[[ Provided material, beginning ]]
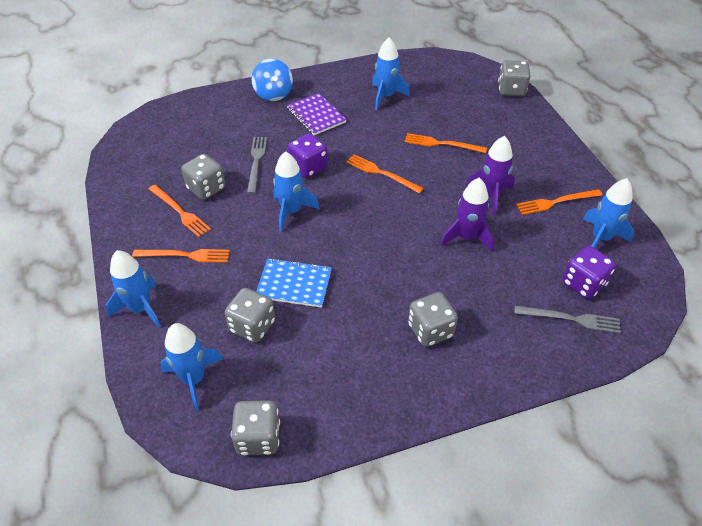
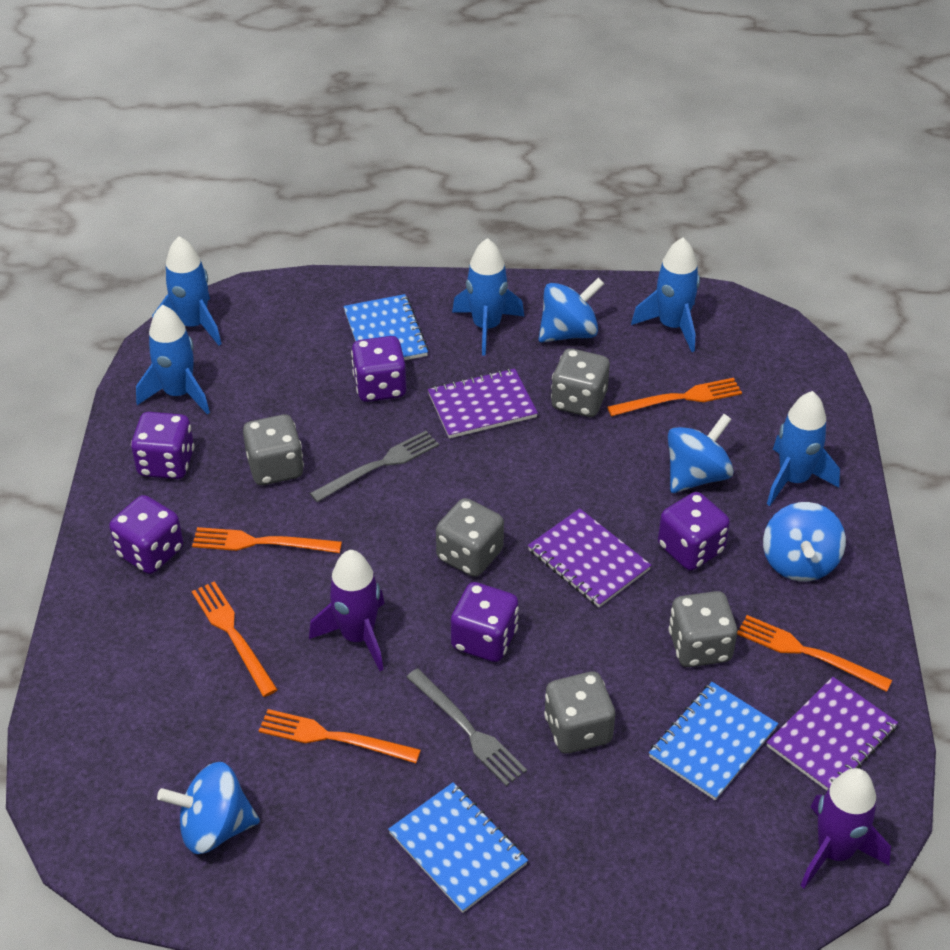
blue notebook: 1 -> 3
blue spinning top: 1 -> 4
purple dice: 2 -> 5
purple notebook: 1 -> 3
[[ Provided material, end ]]
Requirement
In the listing above, find each line containing "blue" and copy it.

Exercise response
blue notebook: 1 -> 3
blue spinning top: 1 -> 4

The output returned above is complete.